- Exercise objective
Once the line containing "none -> purple star [443,270,502,325]" is found, return it and every line that follows, up to and including the final line of the material, exactly as written.

- Material shown
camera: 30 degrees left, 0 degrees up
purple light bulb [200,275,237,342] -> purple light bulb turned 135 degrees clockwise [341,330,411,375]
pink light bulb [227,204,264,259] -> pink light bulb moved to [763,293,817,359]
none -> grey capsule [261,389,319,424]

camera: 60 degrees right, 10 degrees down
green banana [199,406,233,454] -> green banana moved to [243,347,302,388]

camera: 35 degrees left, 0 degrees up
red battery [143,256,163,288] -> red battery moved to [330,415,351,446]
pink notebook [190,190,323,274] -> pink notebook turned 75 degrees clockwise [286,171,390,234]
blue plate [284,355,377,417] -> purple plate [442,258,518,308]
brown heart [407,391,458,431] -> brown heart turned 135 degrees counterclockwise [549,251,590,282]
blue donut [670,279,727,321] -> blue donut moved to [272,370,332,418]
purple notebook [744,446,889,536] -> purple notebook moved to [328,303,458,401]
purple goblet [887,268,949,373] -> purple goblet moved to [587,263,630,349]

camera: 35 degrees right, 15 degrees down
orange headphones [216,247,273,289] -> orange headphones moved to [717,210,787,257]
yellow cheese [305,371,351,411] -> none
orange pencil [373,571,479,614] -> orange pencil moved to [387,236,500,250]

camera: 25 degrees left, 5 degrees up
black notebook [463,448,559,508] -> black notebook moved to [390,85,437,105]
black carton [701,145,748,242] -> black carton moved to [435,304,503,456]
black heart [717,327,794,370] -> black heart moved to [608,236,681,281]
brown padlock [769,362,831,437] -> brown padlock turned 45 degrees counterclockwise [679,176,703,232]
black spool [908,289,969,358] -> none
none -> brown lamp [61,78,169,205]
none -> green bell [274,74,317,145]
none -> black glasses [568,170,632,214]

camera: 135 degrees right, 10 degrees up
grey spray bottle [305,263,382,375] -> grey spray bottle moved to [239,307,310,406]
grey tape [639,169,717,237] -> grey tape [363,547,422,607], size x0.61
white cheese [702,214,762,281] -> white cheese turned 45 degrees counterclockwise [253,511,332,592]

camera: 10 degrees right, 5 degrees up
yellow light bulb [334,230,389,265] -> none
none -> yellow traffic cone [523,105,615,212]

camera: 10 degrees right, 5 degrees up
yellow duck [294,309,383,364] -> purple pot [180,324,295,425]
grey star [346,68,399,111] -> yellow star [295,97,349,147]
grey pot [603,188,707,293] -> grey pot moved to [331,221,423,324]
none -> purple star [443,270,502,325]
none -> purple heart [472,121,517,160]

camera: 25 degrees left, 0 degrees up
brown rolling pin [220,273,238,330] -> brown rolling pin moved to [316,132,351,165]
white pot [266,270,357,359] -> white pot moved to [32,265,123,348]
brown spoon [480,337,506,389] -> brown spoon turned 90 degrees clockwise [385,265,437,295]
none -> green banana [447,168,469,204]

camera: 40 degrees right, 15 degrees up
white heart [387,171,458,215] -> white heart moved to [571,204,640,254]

- Solved exercise
none -> purple star [443,270,502,325]
none -> purple heart [472,121,517,160]

camera: 25 degrees left, 0 degrees up
brown rolling pin [220,273,238,330] -> brown rolling pin moved to [316,132,351,165]
white pot [266,270,357,359] -> white pot moved to [32,265,123,348]
brown spoon [480,337,506,389] -> brown spoon turned 90 degrees clockwise [385,265,437,295]
none -> green banana [447,168,469,204]

camera: 40 degrees right, 15 degrees up
white heart [387,171,458,215] -> white heart moved to [571,204,640,254]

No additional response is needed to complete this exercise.